* **WHAT THIS TASK INVOLVES**: This exercise calls for the data below to be retyped exactly, minus any images.

[Source records]
━━━━━━━━

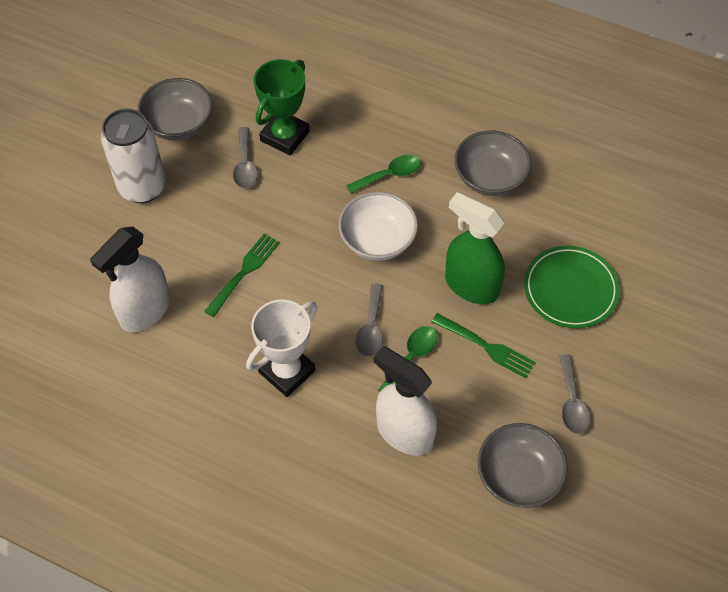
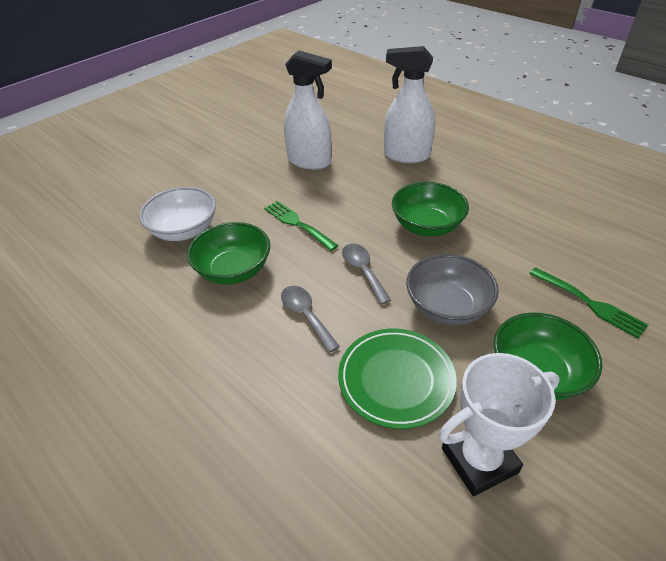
green bowl: 0 -> 3
green spoon: 2 -> 0
green spray bottle: 1 -> 0
green trophy: 1 -> 0
grey bowl: 3 -> 1
grey spoon: 3 -> 2
white can: 1 -> 0

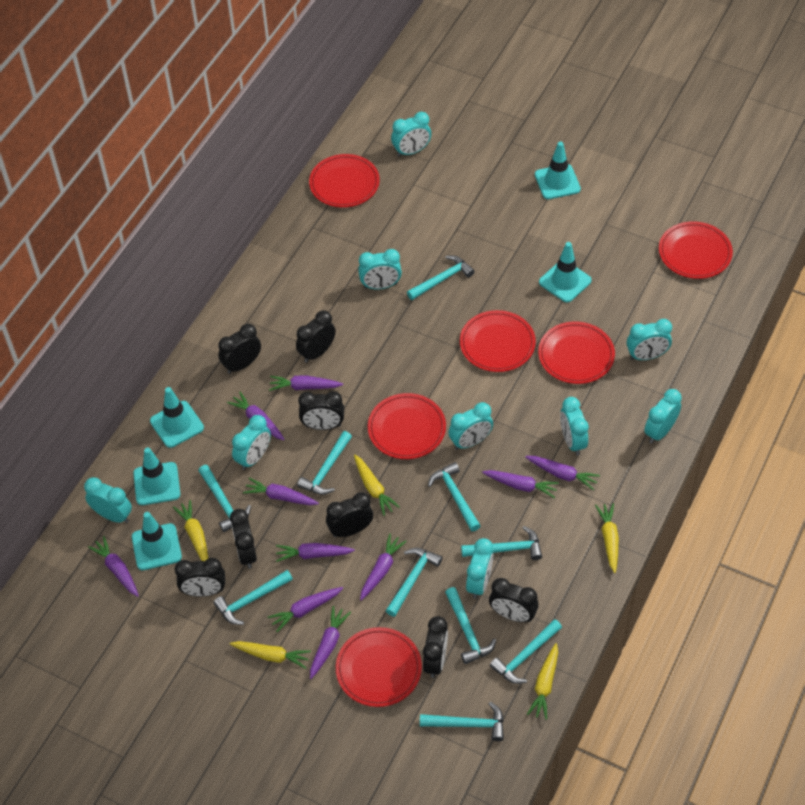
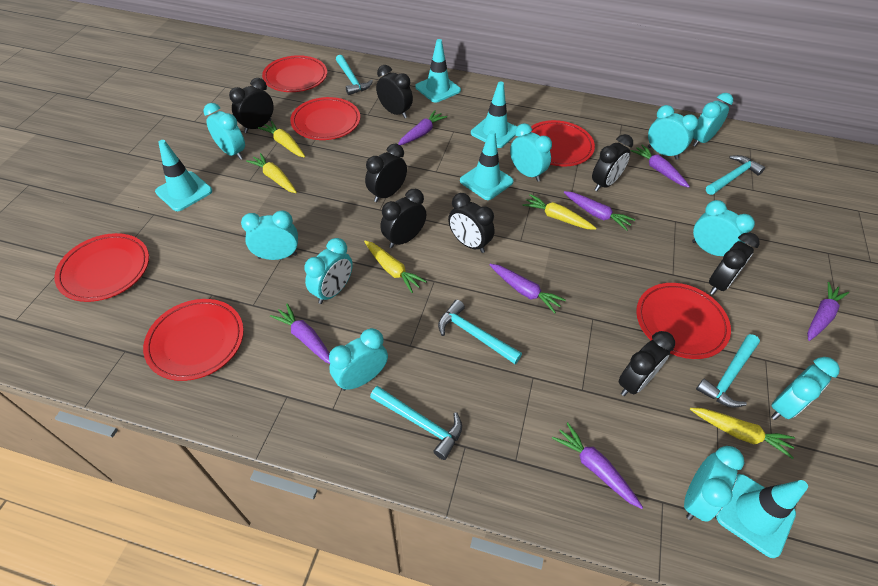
purple carrot: 10 -> 7
turquoise clock: 9 -> 10
turquoise hammer: 10 -> 5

━━━━━━━━

* **SOLUTION TO THIS TASK**:
green bowl: 0 -> 3
green spoon: 2 -> 0
green spray bottle: 1 -> 0
green trophy: 1 -> 0
grey bowl: 3 -> 1
grey spoon: 3 -> 2
white can: 1 -> 0

purple carrot: 10 -> 7
turquoise clock: 9 -> 10
turquoise hammer: 10 -> 5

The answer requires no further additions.